Omit images. Retype all entries verbatim.

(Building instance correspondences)
....

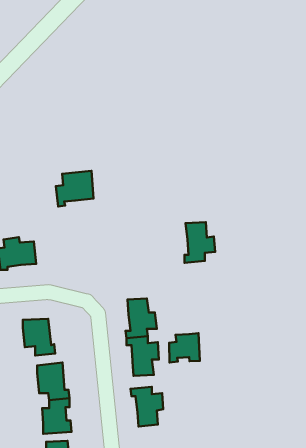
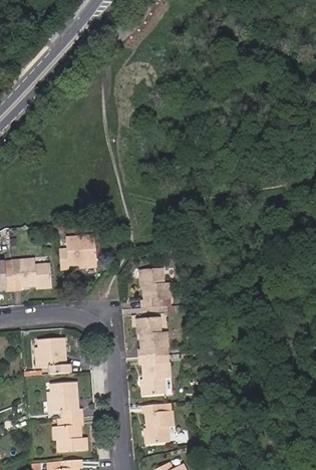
building: [56,171,94,207] -> [57,236,94,271]
building: [185,222,215,263] -> [134,269,165,309]
building: [169,333,200,363] -> none

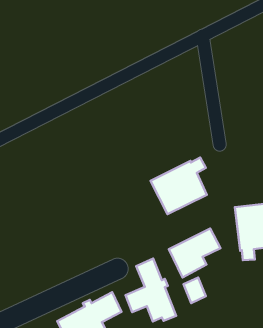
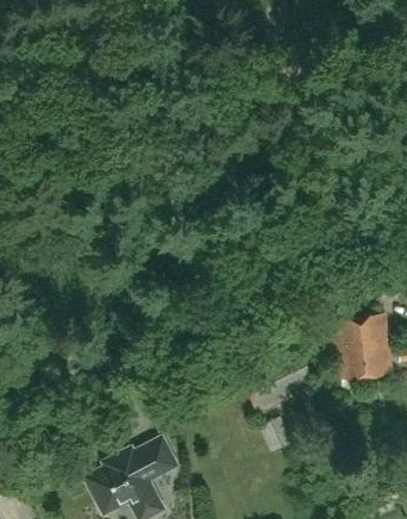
building: [151,158,207,214] -> none
building: [125,259,176,321] -> none

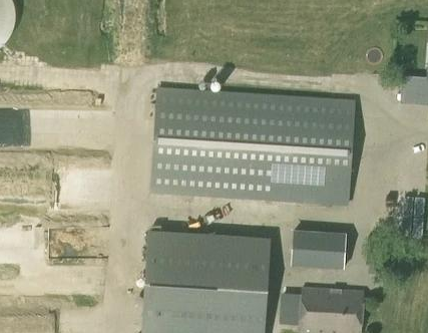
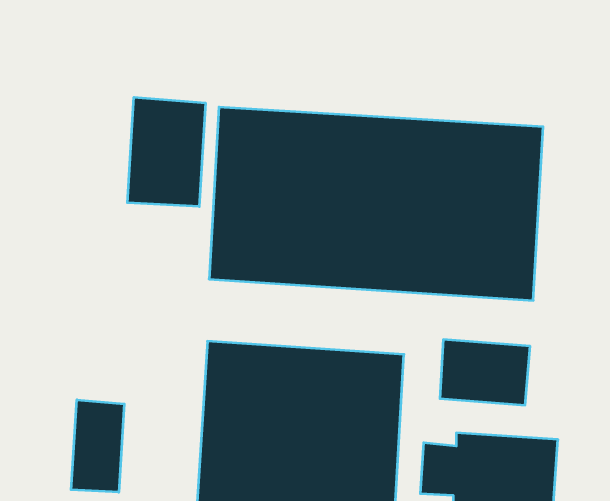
building: none -> [127,97,205,207]
building: none -> [71,400,124,492]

....

- _Output for this exercise_:
building: [56,171,94,207] -> [57,236,94,271]
building: [185,222,215,263] -> [134,269,165,309]
building: [169,333,200,363] -> none

building: [151,158,207,214] -> none
building: [125,259,176,321] -> none

building: none -> [127,97,205,207]
building: none -> [71,400,124,492]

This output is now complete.